__What you should do__. Leave out pictures; repeat exactly the lines from the "green 2x2 plate [278,240,417,340] -> none" line through the last of the data below.

(Scene change data)
────────────────

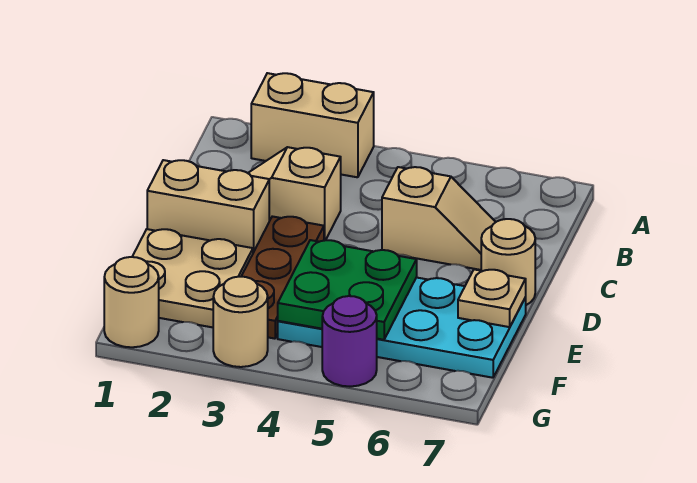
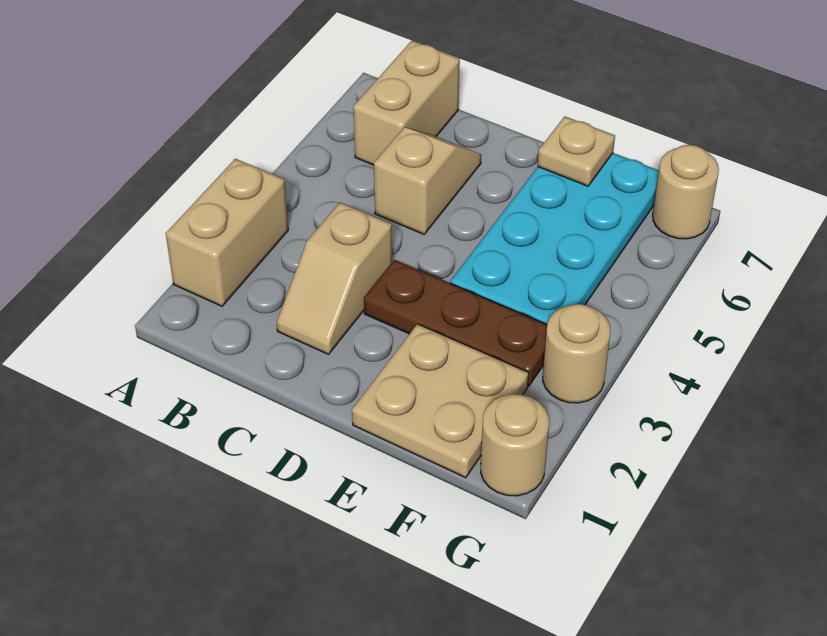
tan 1x2 brick [147,160,269,253] -> tan 1x2 brick moved to [353,41,460,165]
tan 1x1 round brick [481,219,535,305] -> tan 1x1 round brick moved to [653,145,719,239]
green 2x2 plate [278,240,417,340] -> none
purple 1x1 round brick [322,296,377,386] -> none

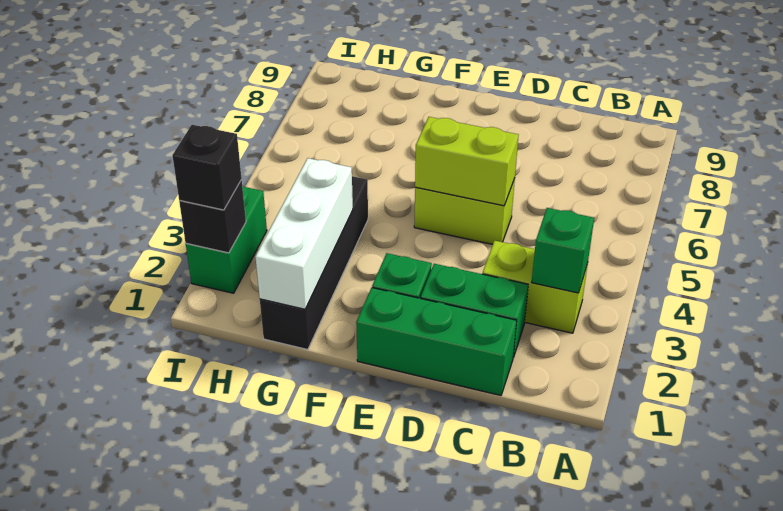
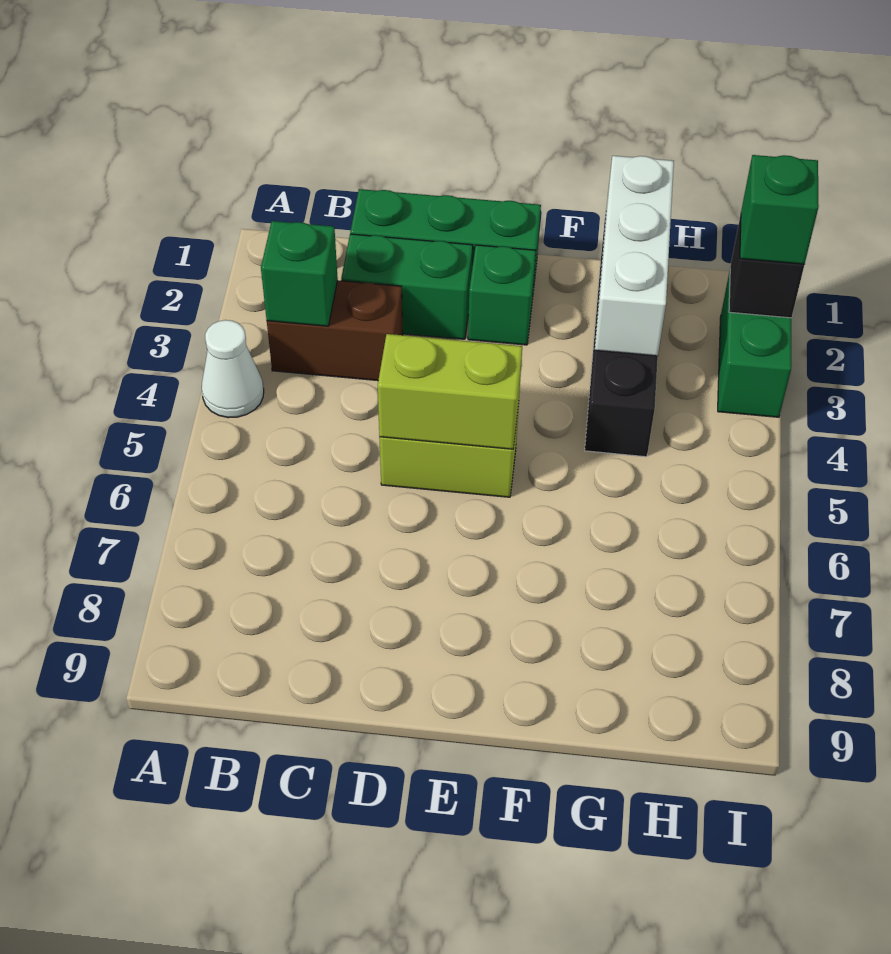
none -> white 1x1 cone [202,320,264,418]
lime 1x2 brick [483,241,588,333] -> brown 1x2 brick [267,281,403,381]
black 1x1 brick [172,125,242,210] -> green 1x1 brick [740,155,819,264]

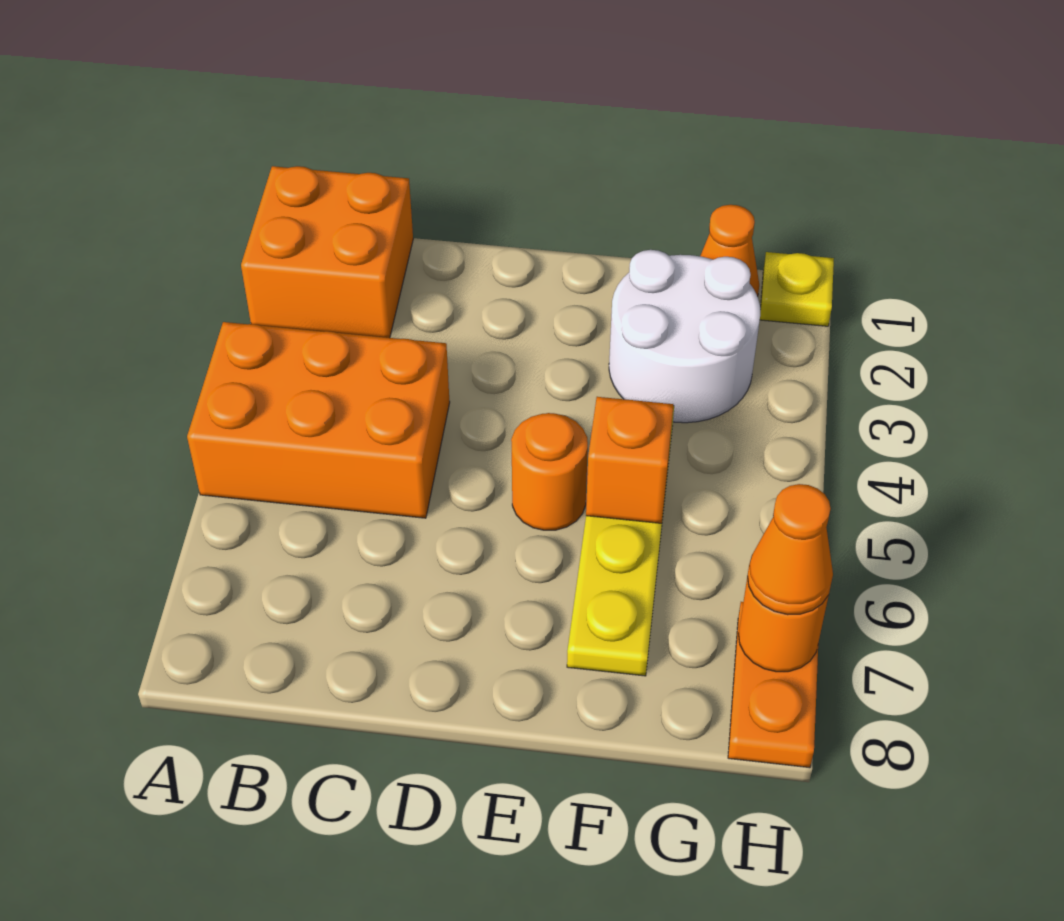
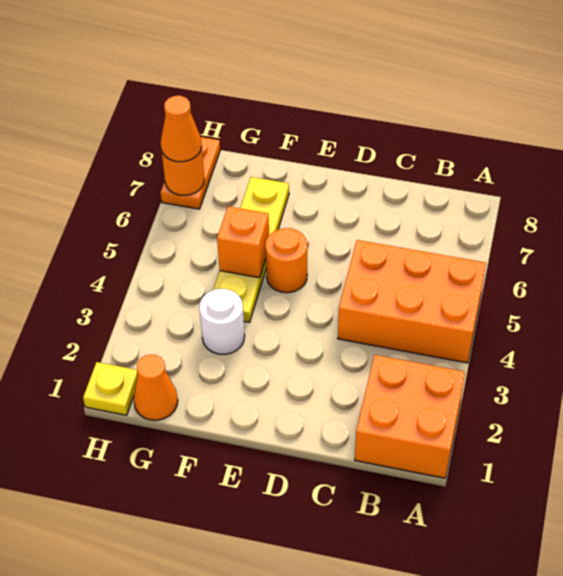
white 2x2 round brick [609,250,760,423] -> white 1x1 round brick [199,289,245,354]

────────────────

__Exercise result__.
green 2x2 plate [278,240,417,340] -> none
purple 1x1 round brick [322,296,377,386] -> none

none -> white 1x1 cone [202,320,264,418]
lime 1x2 brick [483,241,588,333] -> brown 1x2 brick [267,281,403,381]
black 1x1 brick [172,125,242,210] -> green 1x1 brick [740,155,819,264]

white 2x2 round brick [609,250,760,423] -> white 1x1 round brick [199,289,245,354]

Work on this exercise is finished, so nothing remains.